(Data records)
___
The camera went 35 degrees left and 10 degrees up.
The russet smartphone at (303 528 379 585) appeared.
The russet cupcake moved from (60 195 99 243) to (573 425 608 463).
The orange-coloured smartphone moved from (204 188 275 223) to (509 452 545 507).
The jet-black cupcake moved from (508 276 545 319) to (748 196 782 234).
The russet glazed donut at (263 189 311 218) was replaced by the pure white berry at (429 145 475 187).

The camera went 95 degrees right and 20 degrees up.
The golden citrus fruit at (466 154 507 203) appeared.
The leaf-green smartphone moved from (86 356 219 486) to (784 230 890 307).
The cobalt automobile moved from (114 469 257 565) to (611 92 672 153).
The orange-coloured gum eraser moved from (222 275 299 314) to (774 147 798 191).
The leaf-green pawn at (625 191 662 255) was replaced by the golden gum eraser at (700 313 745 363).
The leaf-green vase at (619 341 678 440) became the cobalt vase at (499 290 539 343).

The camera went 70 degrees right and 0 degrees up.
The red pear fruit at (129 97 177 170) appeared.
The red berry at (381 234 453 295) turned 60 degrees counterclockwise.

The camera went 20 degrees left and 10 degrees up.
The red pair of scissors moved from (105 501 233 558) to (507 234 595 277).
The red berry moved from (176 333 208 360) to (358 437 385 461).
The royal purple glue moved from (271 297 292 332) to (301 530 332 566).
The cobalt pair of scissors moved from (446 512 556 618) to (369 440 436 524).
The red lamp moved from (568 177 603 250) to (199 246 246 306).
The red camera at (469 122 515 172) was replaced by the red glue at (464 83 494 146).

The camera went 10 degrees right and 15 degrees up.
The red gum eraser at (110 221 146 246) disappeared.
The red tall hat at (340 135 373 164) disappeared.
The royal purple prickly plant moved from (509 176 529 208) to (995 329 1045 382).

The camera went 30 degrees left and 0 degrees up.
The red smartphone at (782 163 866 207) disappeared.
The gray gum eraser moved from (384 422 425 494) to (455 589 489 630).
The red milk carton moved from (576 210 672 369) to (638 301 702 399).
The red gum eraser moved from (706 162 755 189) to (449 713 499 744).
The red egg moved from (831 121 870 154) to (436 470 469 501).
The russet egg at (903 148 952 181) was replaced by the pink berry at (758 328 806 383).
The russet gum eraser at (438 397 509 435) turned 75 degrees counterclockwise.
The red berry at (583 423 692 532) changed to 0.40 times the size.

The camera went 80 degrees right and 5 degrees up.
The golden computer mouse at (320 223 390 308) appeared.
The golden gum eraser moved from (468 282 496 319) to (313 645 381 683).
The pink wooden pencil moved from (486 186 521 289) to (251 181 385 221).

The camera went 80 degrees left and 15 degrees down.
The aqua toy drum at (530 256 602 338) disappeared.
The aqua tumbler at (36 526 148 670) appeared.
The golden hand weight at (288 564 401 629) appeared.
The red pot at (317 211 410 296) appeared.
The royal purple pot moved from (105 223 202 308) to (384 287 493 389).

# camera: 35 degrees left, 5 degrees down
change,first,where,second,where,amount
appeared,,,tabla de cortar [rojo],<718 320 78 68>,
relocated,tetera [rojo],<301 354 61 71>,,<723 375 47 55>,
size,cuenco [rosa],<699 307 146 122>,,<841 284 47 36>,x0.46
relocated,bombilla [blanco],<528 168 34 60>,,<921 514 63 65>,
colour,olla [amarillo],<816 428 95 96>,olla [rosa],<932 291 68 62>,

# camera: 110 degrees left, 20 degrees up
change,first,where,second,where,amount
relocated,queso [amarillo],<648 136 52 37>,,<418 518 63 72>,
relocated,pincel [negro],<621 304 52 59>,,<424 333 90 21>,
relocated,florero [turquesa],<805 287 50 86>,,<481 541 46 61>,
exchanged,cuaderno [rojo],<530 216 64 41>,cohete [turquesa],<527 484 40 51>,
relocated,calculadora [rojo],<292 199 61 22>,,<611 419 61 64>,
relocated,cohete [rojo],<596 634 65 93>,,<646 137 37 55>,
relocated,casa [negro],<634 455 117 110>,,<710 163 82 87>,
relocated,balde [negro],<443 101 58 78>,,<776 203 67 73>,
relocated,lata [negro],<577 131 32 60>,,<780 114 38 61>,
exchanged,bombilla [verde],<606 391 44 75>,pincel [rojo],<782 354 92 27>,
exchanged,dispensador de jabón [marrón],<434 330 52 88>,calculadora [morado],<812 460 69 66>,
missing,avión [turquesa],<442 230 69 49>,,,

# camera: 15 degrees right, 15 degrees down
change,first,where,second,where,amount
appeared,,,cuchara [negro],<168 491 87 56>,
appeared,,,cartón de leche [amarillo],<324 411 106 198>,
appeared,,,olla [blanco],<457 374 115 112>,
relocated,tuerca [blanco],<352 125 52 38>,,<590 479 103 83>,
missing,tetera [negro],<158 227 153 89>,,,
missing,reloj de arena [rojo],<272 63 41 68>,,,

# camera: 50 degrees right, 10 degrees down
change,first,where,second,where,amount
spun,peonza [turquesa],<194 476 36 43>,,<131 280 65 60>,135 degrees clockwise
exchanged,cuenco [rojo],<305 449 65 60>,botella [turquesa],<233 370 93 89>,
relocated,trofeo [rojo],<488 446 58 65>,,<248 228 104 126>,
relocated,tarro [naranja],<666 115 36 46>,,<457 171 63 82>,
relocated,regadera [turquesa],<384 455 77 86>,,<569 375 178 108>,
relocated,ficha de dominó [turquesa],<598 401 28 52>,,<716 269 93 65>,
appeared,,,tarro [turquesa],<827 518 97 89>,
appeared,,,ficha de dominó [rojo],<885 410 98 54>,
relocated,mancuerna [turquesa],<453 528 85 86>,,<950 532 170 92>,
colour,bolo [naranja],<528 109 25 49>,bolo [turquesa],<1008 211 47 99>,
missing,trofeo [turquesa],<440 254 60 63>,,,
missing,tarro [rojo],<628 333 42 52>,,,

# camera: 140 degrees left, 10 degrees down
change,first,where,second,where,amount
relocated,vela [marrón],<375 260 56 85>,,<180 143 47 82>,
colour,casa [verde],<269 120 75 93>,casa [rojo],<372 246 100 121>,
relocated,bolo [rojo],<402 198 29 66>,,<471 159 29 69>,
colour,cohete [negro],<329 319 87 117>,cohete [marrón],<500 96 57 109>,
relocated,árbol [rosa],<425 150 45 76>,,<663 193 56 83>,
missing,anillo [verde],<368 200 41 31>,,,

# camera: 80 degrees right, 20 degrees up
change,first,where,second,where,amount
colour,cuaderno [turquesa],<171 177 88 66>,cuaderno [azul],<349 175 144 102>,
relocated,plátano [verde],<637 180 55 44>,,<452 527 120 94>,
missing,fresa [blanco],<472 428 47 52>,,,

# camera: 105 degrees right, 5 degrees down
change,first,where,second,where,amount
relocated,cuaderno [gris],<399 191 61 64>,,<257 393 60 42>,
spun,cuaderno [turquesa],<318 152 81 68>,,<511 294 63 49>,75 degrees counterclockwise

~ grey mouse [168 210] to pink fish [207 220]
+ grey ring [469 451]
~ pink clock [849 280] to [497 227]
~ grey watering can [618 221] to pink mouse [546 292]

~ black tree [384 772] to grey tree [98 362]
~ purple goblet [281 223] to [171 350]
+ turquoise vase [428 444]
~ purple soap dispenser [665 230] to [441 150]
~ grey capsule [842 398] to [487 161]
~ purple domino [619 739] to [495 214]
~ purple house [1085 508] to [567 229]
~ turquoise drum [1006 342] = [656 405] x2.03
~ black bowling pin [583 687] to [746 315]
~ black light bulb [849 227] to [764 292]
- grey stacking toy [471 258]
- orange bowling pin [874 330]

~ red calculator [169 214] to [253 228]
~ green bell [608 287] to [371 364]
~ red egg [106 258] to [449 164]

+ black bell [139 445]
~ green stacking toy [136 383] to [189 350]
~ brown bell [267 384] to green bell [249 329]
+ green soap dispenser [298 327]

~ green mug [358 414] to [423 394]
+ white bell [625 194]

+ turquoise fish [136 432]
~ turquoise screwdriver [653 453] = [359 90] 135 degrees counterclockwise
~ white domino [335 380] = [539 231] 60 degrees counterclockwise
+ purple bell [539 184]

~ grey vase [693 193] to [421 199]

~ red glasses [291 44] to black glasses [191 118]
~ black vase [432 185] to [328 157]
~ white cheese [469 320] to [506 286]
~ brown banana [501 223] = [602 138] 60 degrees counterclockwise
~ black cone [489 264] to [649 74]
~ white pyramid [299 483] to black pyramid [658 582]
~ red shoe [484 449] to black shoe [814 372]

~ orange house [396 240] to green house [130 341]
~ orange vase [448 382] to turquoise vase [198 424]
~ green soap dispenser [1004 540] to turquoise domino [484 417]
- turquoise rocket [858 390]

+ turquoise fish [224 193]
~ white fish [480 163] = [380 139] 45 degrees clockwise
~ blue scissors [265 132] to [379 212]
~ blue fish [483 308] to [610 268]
___
To do:
Set every line down again exactly. Begin with the first line of the entries and finish with the line containing "The jet-black cupcake".

Task result:
The camera went 35 degrees left and 10 degrees up.
The russet smartphone at (303 528 379 585) appeared.
The russet cupcake moved from (60 195 99 243) to (573 425 608 463).
The orange-coloured smartphone moved from (204 188 275 223) to (509 452 545 507).
The jet-black cupcake moved from (508 276 545 319) to (748 196 782 234).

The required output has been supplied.